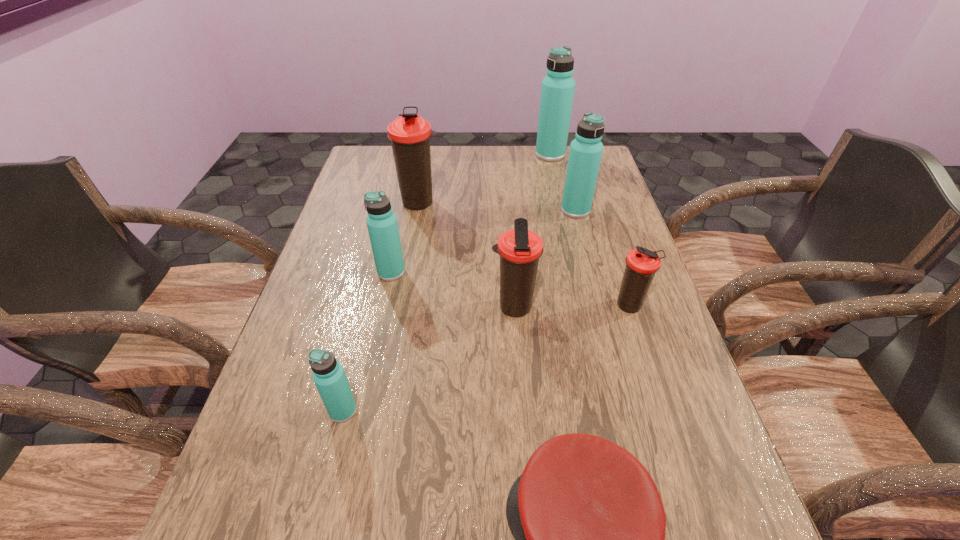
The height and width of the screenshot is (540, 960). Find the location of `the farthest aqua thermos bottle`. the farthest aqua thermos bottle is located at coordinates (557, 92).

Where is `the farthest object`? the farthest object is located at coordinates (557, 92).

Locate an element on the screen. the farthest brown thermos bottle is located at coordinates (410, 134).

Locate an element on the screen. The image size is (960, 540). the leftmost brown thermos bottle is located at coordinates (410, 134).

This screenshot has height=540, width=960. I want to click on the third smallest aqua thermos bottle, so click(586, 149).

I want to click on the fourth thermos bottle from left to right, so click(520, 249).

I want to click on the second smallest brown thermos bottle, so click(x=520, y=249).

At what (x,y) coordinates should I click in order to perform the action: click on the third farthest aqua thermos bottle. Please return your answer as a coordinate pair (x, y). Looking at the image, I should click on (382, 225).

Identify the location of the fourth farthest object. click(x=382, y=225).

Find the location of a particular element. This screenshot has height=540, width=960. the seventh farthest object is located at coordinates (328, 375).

^^^^

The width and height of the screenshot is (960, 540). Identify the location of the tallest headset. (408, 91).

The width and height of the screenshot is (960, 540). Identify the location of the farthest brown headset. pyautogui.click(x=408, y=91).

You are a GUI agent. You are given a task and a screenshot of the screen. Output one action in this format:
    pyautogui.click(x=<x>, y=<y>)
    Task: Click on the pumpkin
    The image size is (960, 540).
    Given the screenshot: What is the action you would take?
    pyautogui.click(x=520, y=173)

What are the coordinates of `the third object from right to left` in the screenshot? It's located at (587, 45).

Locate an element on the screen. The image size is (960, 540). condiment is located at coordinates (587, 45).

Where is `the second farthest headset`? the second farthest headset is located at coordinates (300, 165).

^^^^

Copy out the lines of the material above word for word, starting with the line that contains "Identify the location of the fourth" and going on through the line that contains "Find the location of a".

# THE OUTPUT
Identify the location of the fourth farthest object. click(x=382, y=225).

Find the location of a particular element. This screenshot has height=540, width=960. the seventh farthest object is located at coordinates (328, 375).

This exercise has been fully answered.